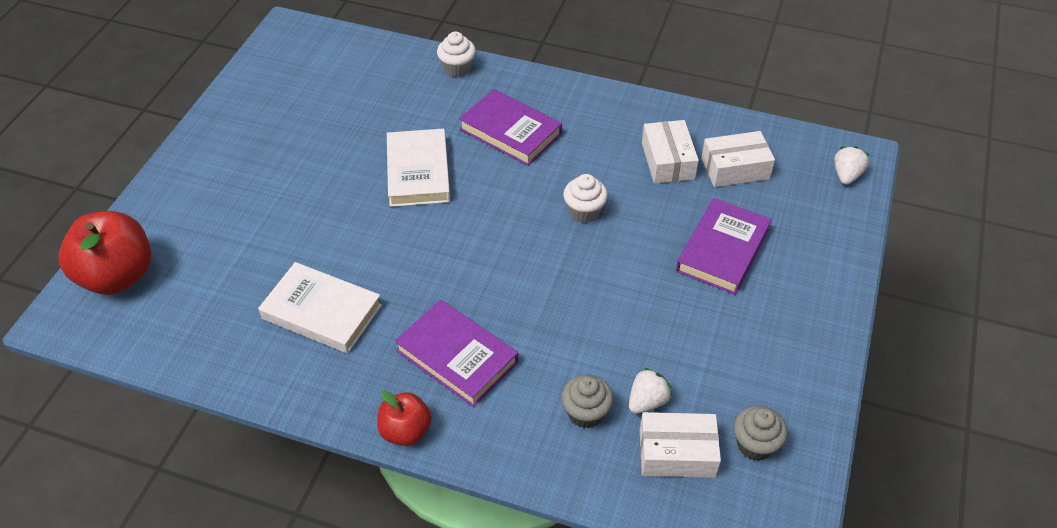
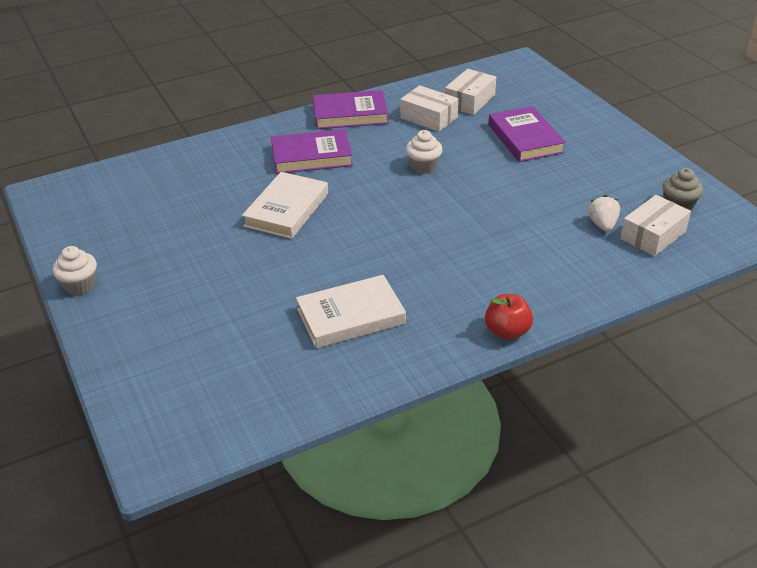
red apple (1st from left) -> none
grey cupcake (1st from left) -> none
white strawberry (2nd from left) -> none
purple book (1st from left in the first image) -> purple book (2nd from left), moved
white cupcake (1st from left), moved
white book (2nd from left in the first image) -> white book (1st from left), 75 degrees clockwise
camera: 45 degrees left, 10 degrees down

================

## Prompt
Please tally the lines above that include the word "first" and answer with the number by itself.

## Solution to this exercise
2